> [Problem requirements]: Extract every entry word for word.

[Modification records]
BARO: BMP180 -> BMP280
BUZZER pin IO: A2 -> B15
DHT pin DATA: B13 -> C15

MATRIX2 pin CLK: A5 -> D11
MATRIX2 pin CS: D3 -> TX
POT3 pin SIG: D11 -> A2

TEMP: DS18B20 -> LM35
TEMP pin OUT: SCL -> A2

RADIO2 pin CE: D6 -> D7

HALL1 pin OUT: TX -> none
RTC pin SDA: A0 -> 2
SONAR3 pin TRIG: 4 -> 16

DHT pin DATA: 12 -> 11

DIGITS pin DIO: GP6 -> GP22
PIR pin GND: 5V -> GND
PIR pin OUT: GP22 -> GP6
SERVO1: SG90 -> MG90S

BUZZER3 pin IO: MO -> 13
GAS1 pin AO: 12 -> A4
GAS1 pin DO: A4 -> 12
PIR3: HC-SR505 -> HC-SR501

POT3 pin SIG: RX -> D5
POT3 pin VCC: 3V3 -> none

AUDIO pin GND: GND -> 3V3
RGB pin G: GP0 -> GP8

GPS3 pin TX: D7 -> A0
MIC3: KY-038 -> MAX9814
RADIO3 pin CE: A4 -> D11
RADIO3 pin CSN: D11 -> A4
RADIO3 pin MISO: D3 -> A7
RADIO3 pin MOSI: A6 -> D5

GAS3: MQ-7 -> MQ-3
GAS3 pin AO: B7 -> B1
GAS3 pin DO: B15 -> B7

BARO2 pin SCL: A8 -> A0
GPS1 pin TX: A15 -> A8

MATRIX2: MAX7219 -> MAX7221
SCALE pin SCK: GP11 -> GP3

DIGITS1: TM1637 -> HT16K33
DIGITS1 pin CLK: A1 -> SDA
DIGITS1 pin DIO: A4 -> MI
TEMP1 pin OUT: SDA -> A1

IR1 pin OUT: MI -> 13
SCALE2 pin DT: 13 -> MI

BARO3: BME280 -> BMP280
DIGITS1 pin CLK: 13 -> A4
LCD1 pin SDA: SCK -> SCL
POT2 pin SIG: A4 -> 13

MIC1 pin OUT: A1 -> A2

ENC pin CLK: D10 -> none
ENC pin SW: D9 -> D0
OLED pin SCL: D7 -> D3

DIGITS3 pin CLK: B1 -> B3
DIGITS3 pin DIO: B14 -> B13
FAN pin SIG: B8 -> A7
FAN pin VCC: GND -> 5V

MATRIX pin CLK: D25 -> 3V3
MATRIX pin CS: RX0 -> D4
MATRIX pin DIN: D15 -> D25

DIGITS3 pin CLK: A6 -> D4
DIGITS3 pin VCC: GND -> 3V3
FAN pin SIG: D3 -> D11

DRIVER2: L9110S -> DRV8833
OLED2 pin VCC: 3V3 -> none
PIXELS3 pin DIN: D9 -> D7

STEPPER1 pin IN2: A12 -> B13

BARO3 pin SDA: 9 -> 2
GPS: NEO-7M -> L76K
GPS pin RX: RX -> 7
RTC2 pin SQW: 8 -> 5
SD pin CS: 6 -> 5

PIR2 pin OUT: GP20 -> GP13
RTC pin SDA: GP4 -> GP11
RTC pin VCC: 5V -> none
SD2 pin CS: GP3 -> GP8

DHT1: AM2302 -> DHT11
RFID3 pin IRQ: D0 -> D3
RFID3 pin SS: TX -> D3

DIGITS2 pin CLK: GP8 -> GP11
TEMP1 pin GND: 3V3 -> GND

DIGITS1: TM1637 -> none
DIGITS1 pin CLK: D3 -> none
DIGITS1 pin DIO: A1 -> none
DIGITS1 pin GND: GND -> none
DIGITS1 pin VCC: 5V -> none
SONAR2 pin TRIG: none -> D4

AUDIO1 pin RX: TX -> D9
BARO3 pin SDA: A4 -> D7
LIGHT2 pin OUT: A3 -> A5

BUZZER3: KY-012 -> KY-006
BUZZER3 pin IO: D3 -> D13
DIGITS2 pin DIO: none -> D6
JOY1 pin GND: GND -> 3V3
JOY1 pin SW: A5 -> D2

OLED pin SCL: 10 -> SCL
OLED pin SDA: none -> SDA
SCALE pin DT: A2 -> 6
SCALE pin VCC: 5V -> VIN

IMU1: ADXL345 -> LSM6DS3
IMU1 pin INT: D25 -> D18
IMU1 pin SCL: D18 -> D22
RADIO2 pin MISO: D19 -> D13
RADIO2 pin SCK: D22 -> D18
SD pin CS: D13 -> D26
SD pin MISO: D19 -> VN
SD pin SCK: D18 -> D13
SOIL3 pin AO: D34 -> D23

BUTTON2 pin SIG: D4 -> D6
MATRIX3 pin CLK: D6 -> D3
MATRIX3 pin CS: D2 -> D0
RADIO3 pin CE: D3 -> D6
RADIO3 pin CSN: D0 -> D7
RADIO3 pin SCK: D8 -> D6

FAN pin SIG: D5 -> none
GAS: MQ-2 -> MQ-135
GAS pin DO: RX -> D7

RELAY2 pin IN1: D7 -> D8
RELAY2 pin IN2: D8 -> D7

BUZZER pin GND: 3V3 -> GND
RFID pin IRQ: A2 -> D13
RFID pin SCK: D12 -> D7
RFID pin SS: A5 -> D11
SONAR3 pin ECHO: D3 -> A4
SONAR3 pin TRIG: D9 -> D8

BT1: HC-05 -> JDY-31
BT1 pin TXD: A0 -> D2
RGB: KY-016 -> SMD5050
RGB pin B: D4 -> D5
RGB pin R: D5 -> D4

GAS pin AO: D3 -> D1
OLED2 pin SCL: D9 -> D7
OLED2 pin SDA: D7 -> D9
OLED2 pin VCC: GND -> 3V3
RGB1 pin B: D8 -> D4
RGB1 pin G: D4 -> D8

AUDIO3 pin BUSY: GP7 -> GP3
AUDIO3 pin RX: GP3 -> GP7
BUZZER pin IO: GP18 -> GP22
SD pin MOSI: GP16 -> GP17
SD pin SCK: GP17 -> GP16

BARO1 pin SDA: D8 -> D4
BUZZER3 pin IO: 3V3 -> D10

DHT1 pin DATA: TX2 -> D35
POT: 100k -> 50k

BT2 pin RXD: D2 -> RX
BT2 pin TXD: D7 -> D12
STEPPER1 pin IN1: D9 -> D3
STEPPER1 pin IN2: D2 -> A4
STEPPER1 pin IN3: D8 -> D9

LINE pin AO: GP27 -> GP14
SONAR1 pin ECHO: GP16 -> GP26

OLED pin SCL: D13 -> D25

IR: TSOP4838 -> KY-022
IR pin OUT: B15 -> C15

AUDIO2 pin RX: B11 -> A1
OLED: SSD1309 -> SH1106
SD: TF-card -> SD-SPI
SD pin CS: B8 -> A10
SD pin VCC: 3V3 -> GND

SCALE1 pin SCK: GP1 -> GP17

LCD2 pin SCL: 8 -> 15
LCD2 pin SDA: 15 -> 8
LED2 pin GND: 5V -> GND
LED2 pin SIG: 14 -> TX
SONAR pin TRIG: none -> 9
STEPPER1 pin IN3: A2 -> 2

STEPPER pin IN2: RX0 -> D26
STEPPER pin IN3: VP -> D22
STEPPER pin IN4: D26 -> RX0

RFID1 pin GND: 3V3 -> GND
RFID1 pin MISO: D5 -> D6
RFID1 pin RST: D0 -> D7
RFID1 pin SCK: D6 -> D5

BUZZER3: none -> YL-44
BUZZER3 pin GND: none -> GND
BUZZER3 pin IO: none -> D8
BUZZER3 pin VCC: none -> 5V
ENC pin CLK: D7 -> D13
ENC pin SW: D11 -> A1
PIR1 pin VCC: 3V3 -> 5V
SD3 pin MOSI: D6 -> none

> [Solved exercise]:
BARO: BMP180 -> BMP280
BUZZER pin IO: A2 -> B15
DHT pin DATA: B13 -> C15

MATRIX2 pin CLK: A5 -> D11
MATRIX2 pin CS: D3 -> TX
POT3 pin SIG: D11 -> A2

TEMP: DS18B20 -> LM35
TEMP pin OUT: SCL -> A2

RADIO2 pin CE: D6 -> D7

HALL1 pin OUT: TX -> none
RTC pin SDA: A0 -> 2
SONAR3 pin TRIG: 4 -> 16

DHT pin DATA: 12 -> 11

DIGITS pin DIO: GP6 -> GP22
PIR pin GND: 5V -> GND
PIR pin OUT: GP22 -> GP6
SERVO1: SG90 -> MG90S

BUZZER3 pin IO: MO -> 13
GAS1 pin AO: 12 -> A4
GAS1 pin DO: A4 -> 12
PIR3: HC-SR505 -> HC-SR501

POT3 pin SIG: RX -> D5
POT3 pin VCC: 3V3 -> none

AUDIO pin GND: GND -> 3V3
RGB pin G: GP0 -> GP8

GPS3 pin TX: D7 -> A0
MIC3: KY-038 -> MAX9814
RADIO3 pin CE: A4 -> D11
RADIO3 pin CSN: D11 -> A4
RADIO3 pin MISO: D3 -> A7
RADIO3 pin MOSI: A6 -> D5

GAS3: MQ-7 -> MQ-3
GAS3 pin AO: B7 -> B1
GAS3 pin DO: B15 -> B7

BARO2 pin SCL: A8 -> A0
GPS1 pin TX: A15 -> A8

MATRIX2: MAX7219 -> MAX7221
SCALE pin SCK: GP11 -> GP3

DIGITS1: TM1637 -> HT16K33
DIGITS1 pin CLK: A1 -> SDA
DIGITS1 pin DIO: A4 -> MI
TEMP1 pin OUT: SDA -> A1

IR1 pin OUT: MI -> 13
SCALE2 pin DT: 13 -> MI

BARO3: BME280 -> BMP280
DIGITS1 pin CLK: 13 -> A4
LCD1 pin SDA: SCK -> SCL
POT2 pin SIG: A4 -> 13

MIC1 pin OUT: A1 -> A2

ENC pin CLK: D10 -> none
ENC pin SW: D9 -> D0
OLED pin SCL: D7 -> D3

DIGITS3 pin CLK: B1 -> B3
DIGITS3 pin DIO: B14 -> B13
FAN pin SIG: B8 -> A7
FAN pin VCC: GND -> 5V

MATRIX pin CLK: D25 -> 3V3
MATRIX pin CS: RX0 -> D4
MATRIX pin DIN: D15 -> D25

DIGITS3 pin CLK: A6 -> D4
DIGITS3 pin VCC: GND -> 3V3
FAN pin SIG: D3 -> D11

DRIVER2: L9110S -> DRV8833
OLED2 pin VCC: 3V3 -> none
PIXELS3 pin DIN: D9 -> D7

STEPPER1 pin IN2: A12 -> B13

BARO3 pin SDA: 9 -> 2
GPS: NEO-7M -> L76K
GPS pin RX: RX -> 7
RTC2 pin SQW: 8 -> 5
SD pin CS: 6 -> 5

PIR2 pin OUT: GP20 -> GP13
RTC pin SDA: GP4 -> GP11
RTC pin VCC: 5V -> none
SD2 pin CS: GP3 -> GP8

DHT1: AM2302 -> DHT11
RFID3 pin IRQ: D0 -> D3
RFID3 pin SS: TX -> D3

DIGITS2 pin CLK: GP8 -> GP11
TEMP1 pin GND: 3V3 -> GND

DIGITS1: TM1637 -> none
DIGITS1 pin CLK: D3 -> none
DIGITS1 pin DIO: A1 -> none
DIGITS1 pin GND: GND -> none
DIGITS1 pin VCC: 5V -> none
SONAR2 pin TRIG: none -> D4

AUDIO1 pin RX: TX -> D9
BARO3 pin SDA: A4 -> D7
LIGHT2 pin OUT: A3 -> A5

BUZZER3: KY-012 -> KY-006
BUZZER3 pin IO: D3 -> D13
DIGITS2 pin DIO: none -> D6
JOY1 pin GND: GND -> 3V3
JOY1 pin SW: A5 -> D2

OLED pin SCL: 10 -> SCL
OLED pin SDA: none -> SDA
SCALE pin DT: A2 -> 6
SCALE pin VCC: 5V -> VIN

IMU1: ADXL345 -> LSM6DS3
IMU1 pin INT: D25 -> D18
IMU1 pin SCL: D18 -> D22
RADIO2 pin MISO: D19 -> D13
RADIO2 pin SCK: D22 -> D18
SD pin CS: D13 -> D26
SD pin MISO: D19 -> VN
SD pin SCK: D18 -> D13
SOIL3 pin AO: D34 -> D23

BUTTON2 pin SIG: D4 -> D6
MATRIX3 pin CLK: D6 -> D3
MATRIX3 pin CS: D2 -> D0
RADIO3 pin CE: D3 -> D6
RADIO3 pin CSN: D0 -> D7
RADIO3 pin SCK: D8 -> D6

FAN pin SIG: D5 -> none
GAS: MQ-2 -> MQ-135
GAS pin DO: RX -> D7

RELAY2 pin IN1: D7 -> D8
RELAY2 pin IN2: D8 -> D7

BUZZER pin GND: 3V3 -> GND
RFID pin IRQ: A2 -> D13
RFID pin SCK: D12 -> D7
RFID pin SS: A5 -> D11
SONAR3 pin ECHO: D3 -> A4
SONAR3 pin TRIG: D9 -> D8

BT1: HC-05 -> JDY-31
BT1 pin TXD: A0 -> D2
RGB: KY-016 -> SMD5050
RGB pin B: D4 -> D5
RGB pin R: D5 -> D4

GAS pin AO: D3 -> D1
OLED2 pin SCL: D9 -> D7
OLED2 pin SDA: D7 -> D9
OLED2 pin VCC: GND -> 3V3
RGB1 pin B: D8 -> D4
RGB1 pin G: D4 -> D8

AUDIO3 pin BUSY: GP7 -> GP3
AUDIO3 pin RX: GP3 -> GP7
BUZZER pin IO: GP18 -> GP22
SD pin MOSI: GP16 -> GP17
SD pin SCK: GP17 -> GP16

BARO1 pin SDA: D8 -> D4
BUZZER3 pin IO: 3V3 -> D10

DHT1 pin DATA: TX2 -> D35
POT: 100k -> 50k

BT2 pin RXD: D2 -> RX
BT2 pin TXD: D7 -> D12
STEPPER1 pin IN1: D9 -> D3
STEPPER1 pin IN2: D2 -> A4
STEPPER1 pin IN3: D8 -> D9

LINE pin AO: GP27 -> GP14
SONAR1 pin ECHO: GP16 -> GP26

OLED pin SCL: D13 -> D25

IR: TSOP4838 -> KY-022
IR pin OUT: B15 -> C15

AUDIO2 pin RX: B11 -> A1
OLED: SSD1309 -> SH1106
SD: TF-card -> SD-SPI
SD pin CS: B8 -> A10
SD pin VCC: 3V3 -> GND

SCALE1 pin SCK: GP1 -> GP17

LCD2 pin SCL: 8 -> 15
LCD2 pin SDA: 15 -> 8
LED2 pin GND: 5V -> GND
LED2 pin SIG: 14 -> TX
SONAR pin TRIG: none -> 9
STEPPER1 pin IN3: A2 -> 2

STEPPER pin IN2: RX0 -> D26
STEPPER pin IN3: VP -> D22
STEPPER pin IN4: D26 -> RX0

RFID1 pin GND: 3V3 -> GND
RFID1 pin MISO: D5 -> D6
RFID1 pin RST: D0 -> D7
RFID1 pin SCK: D6 -> D5

BUZZER3: none -> YL-44
BUZZER3 pin GND: none -> GND
BUZZER3 pin IO: none -> D8
BUZZER3 pin VCC: none -> 5V
ENC pin CLK: D7 -> D13
ENC pin SW: D11 -> A1
PIR1 pin VCC: 3V3 -> 5V
SD3 pin MOSI: D6 -> none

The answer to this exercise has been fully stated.